--- Data in this exercise Enclosed Below ---

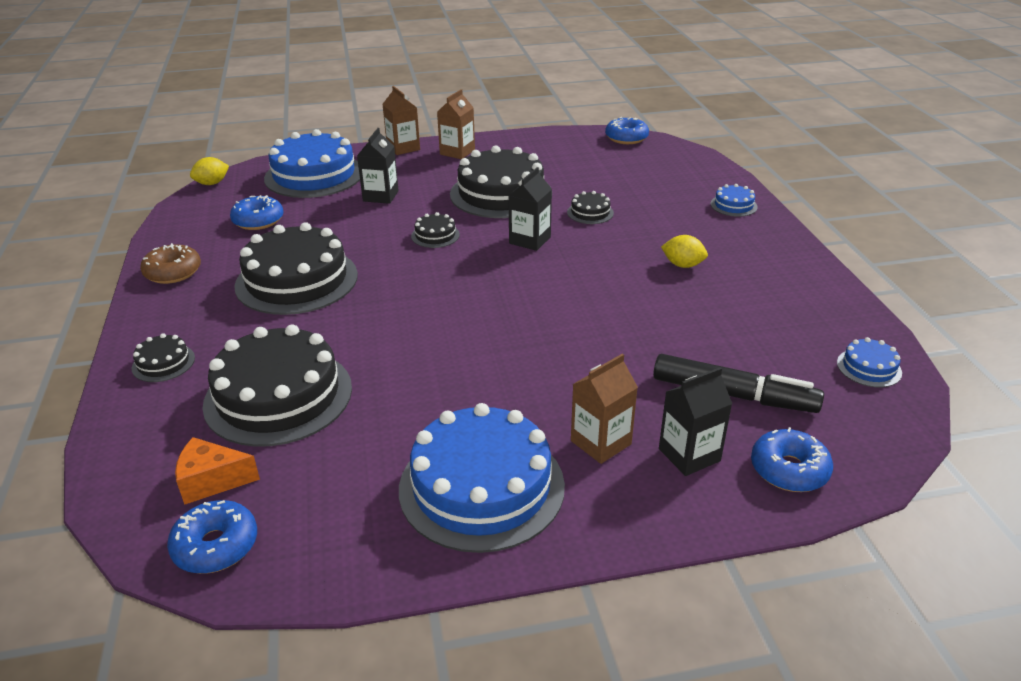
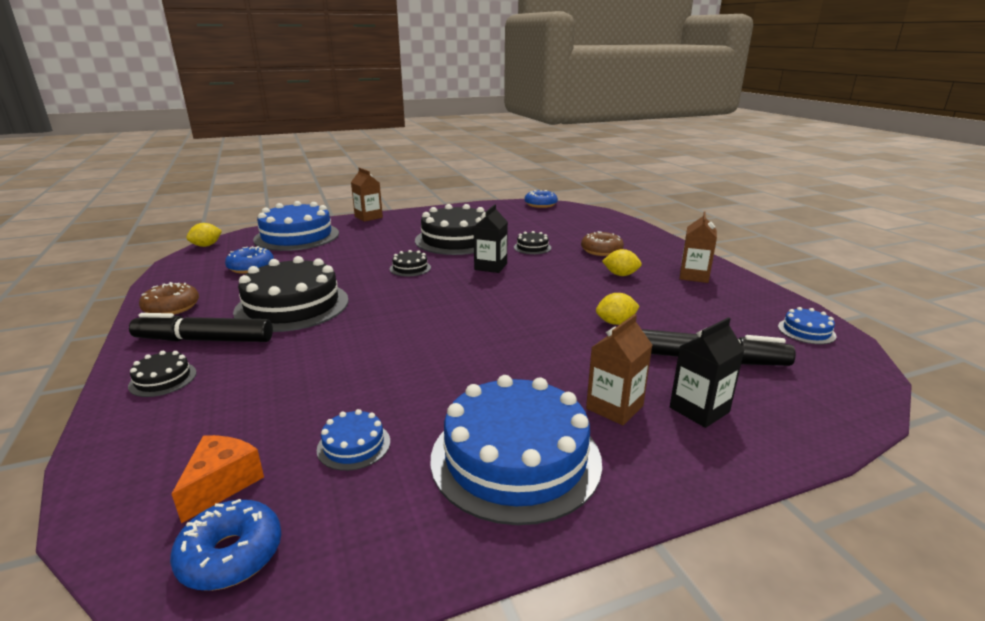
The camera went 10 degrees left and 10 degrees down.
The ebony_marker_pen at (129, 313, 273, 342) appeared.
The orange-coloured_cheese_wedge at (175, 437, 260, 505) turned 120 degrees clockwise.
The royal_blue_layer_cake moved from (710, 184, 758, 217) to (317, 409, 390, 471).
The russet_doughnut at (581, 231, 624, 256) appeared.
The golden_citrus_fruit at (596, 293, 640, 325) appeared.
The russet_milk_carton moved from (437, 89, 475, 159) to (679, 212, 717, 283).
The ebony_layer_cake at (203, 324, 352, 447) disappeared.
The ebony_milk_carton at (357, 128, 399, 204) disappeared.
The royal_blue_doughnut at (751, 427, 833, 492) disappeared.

--- End of Enclosed Data in this exercise ---

» **Task goal**: Retype the entries above exactly. Stop after the line containing "The orange-coloured_cheese_wedge at", and omit the pictures.

» **Your solution**:
The camera went 10 degrees left and 10 degrees down.
The ebony_marker_pen at (129, 313, 273, 342) appeared.
The orange-coloured_cheese_wedge at (175, 437, 260, 505) turned 120 degrees clockwise.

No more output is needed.